COLLECTED MATERIAL: Begin
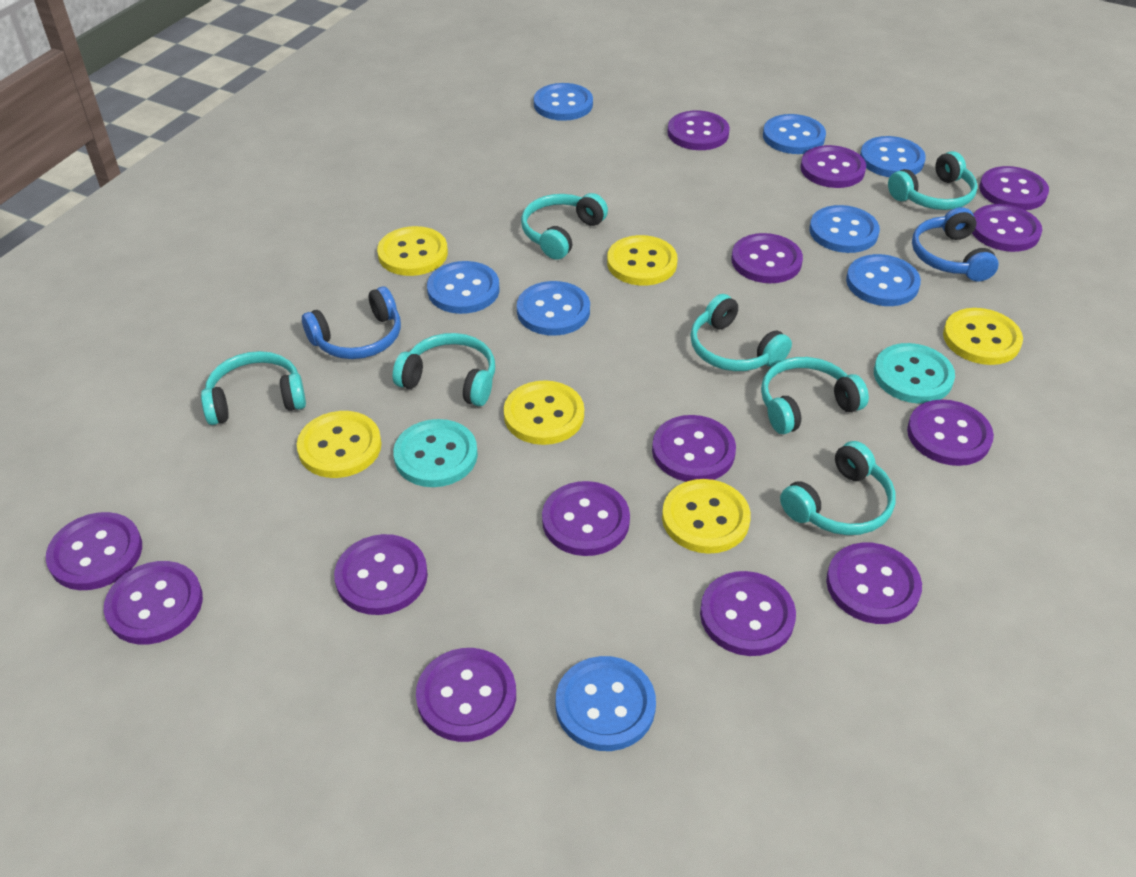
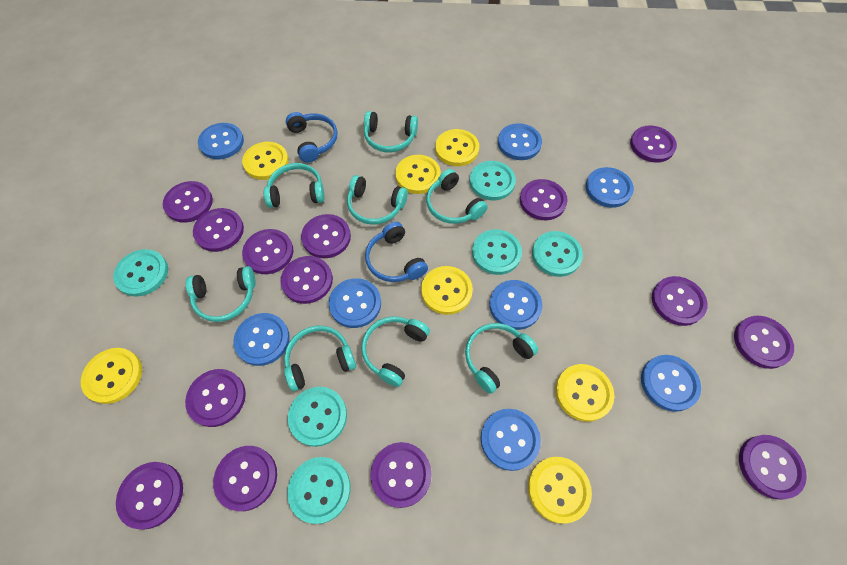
turquoise button: 2 -> 6
turquoise headphones: 7 -> 8
yellow button: 6 -> 7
COLLECTED MATERIAL: End
[AIM OF THE TASK] Give the listing again exactly, minus its images.

[WRITTEN RESPONSE]
turquoise button: 2 -> 6
turquoise headphones: 7 -> 8
yellow button: 6 -> 7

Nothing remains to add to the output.